* [Work order]: Please output the entries that follow exactly, without a single image.

* [Given information]:
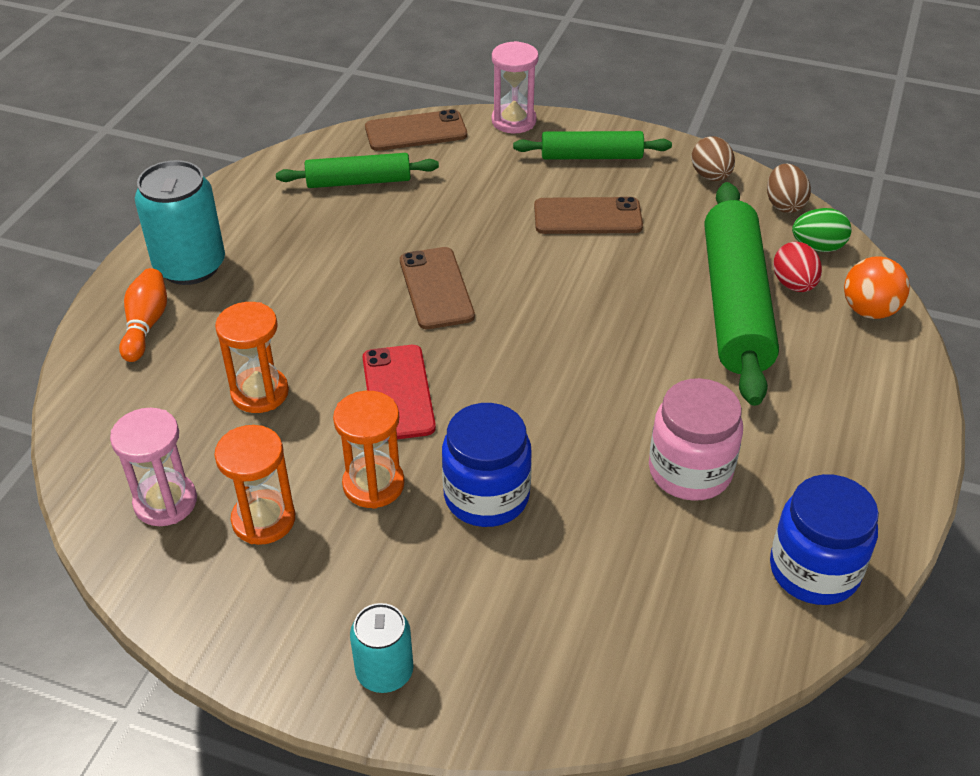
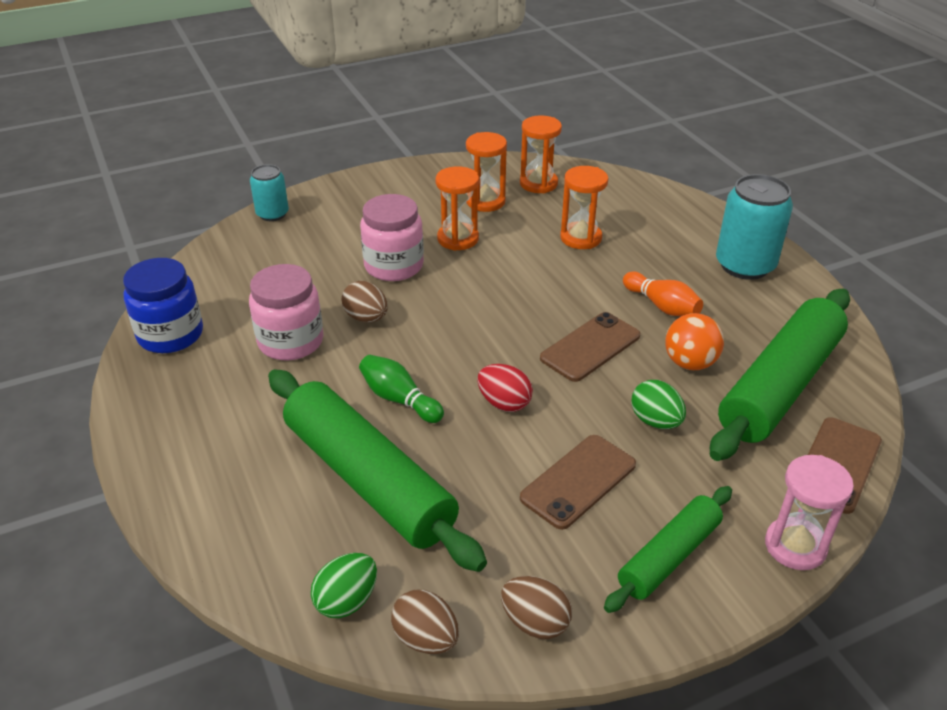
camera: 135 degrees right, 5 degrees down
(146, 325) = (697, 228): orange bowling pin -> orange bowling pin (662, 306)
(165, 502) = (538, 183): pink hourglass -> orange hourglass
(358, 182) = (779, 385): green rolling pin -> green rolling pin, size x1.78
(384, 672) = (354, 192): turquoise can -> turquoise can (272, 214)
(398, 392) = (512, 280): red phone -> none
(436, 288) = (590, 347): brown phone -> brown phone turned 75 degrees counterclockwise
(479, 215) = (655, 421): none -> green egg
(486, 496) = (394, 266): blue jar -> pink jar
(588, 448) = (366, 318): none -> brown egg
(646, 347) = (399, 399): none -> green bowling pin
(793, 285) = (335, 536): red egg -> red egg (504, 403)
(869, 311) = (246, 554): orange ball -> orange ball (690, 363)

* [Reply to the task]:
camera: 135 degrees right, 5 degrees down
(146, 325) = (697, 228): orange bowling pin -> orange bowling pin (662, 306)
(165, 502) = (538, 183): pink hourglass -> orange hourglass
(358, 182) = (779, 385): green rolling pin -> green rolling pin, size x1.78
(384, 672) = (354, 192): turquoise can -> turquoise can (272, 214)
(398, 392) = (512, 280): red phone -> none
(436, 288) = (590, 347): brown phone -> brown phone turned 75 degrees counterclockwise
(479, 215) = (655, 421): none -> green egg
(486, 496) = (394, 266): blue jar -> pink jar
(588, 448) = (366, 318): none -> brown egg
(646, 347) = (399, 399): none -> green bowling pin
(793, 285) = (335, 536): red egg -> red egg (504, 403)
(869, 311) = (246, 554): orange ball -> orange ball (690, 363)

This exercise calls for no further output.